(Records contained in a dataset)
--- START ---
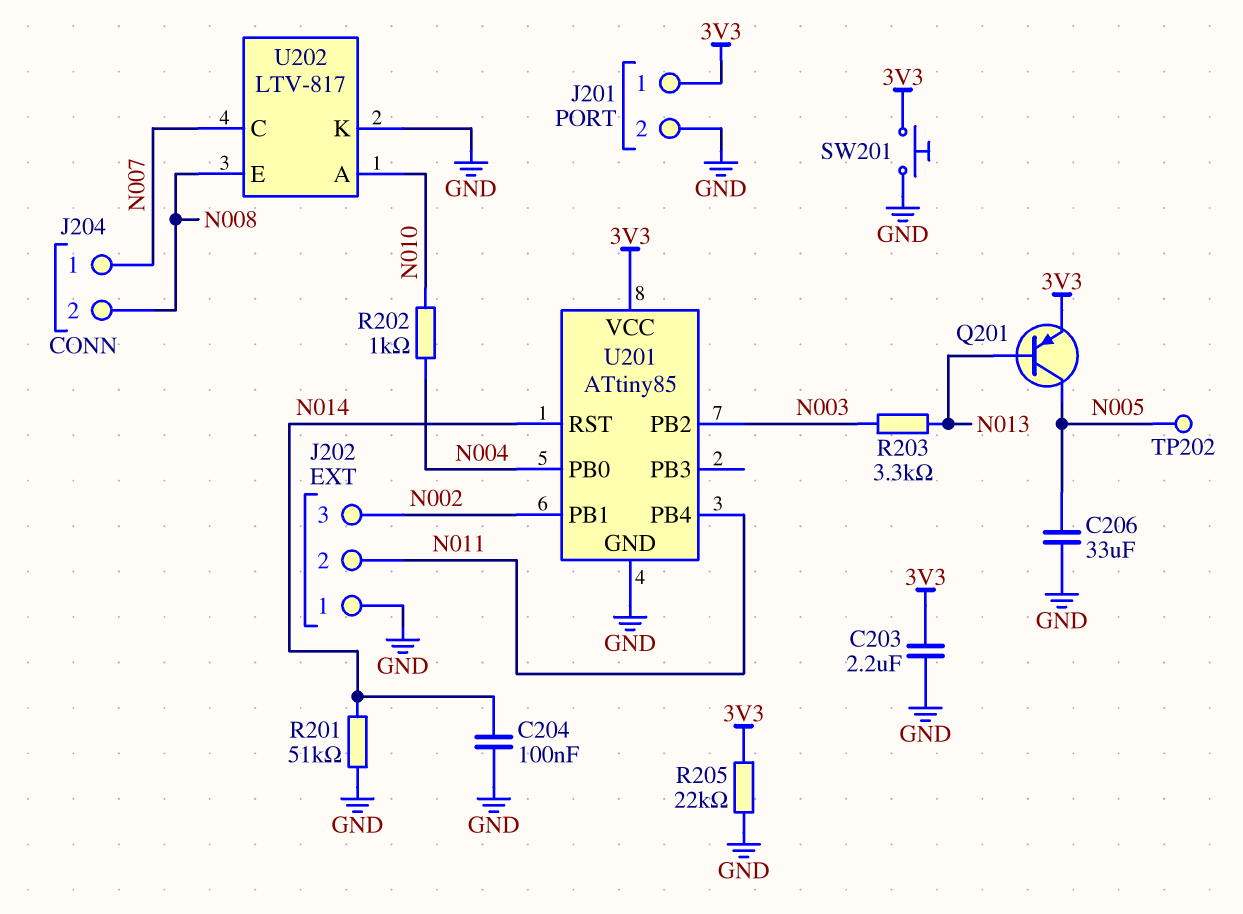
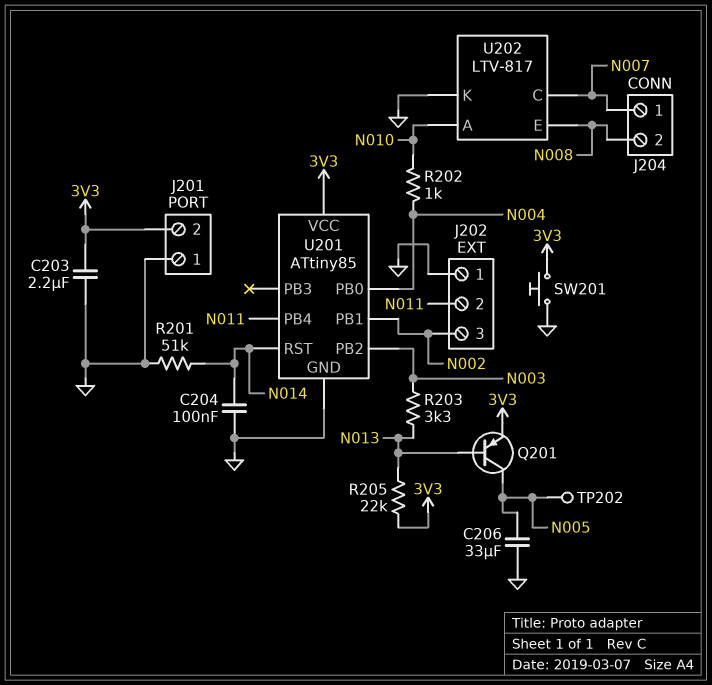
J201 pin 1: 3V3 -> GND
J201 pin 2: GND -> 3V3
R205: 22k (3V3, GND) -> 22k (3V3, N013)

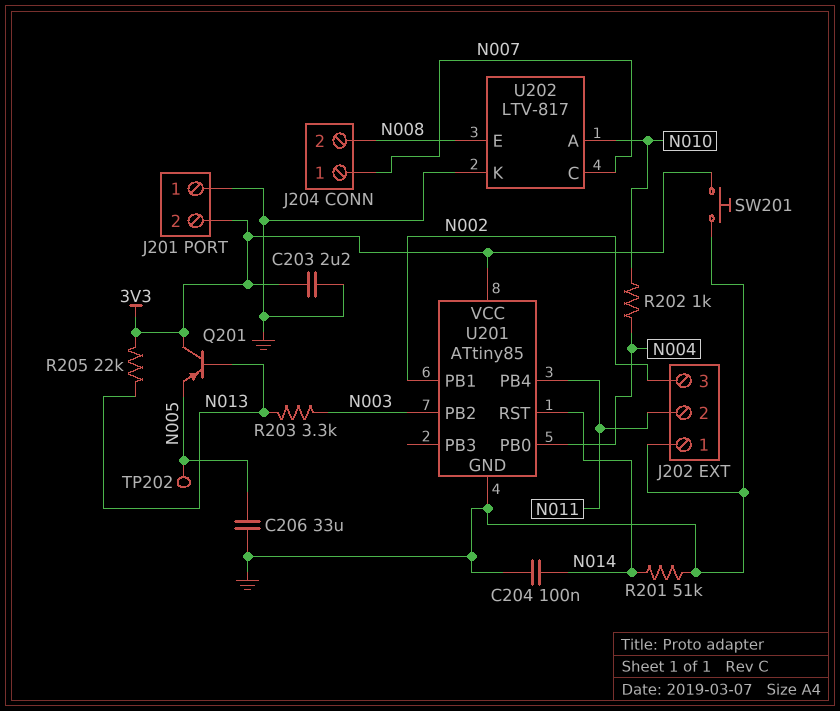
Q201: PNP (B N013, C N005, E 3V3) -> PNP (B N013, C 3V3, E N005)

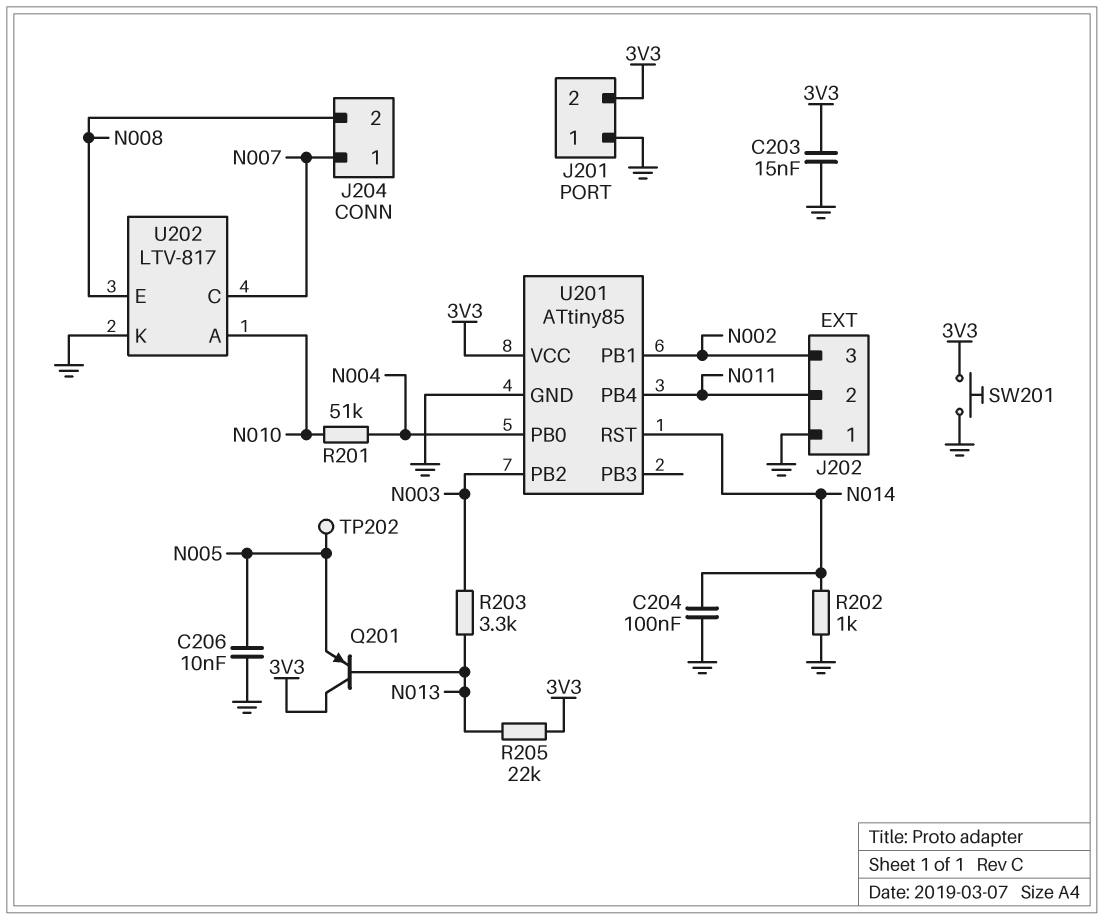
C203: 2.2uF (3V3, GND) -> 15nF (3V3, GND)
C206: 33uF (GND, N005) -> 10nF (GND, N005)
R201: 51k (GND, N014) -> 51k (N004, N010)
R202: 1k (N004, N010) -> 1k (GND, N014)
--- END ---
ASSIGNMENT:
Beginning with the line that holds "C206: 33uF (GND, N005) -> 10nF (GND, N005)", please give again each line exactly until the records end, and include that final line.

EXPECTED ANSWER:
C206: 33uF (GND, N005) -> 10nF (GND, N005)
R201: 51k (GND, N014) -> 51k (N004, N010)
R202: 1k (N004, N010) -> 1k (GND, N014)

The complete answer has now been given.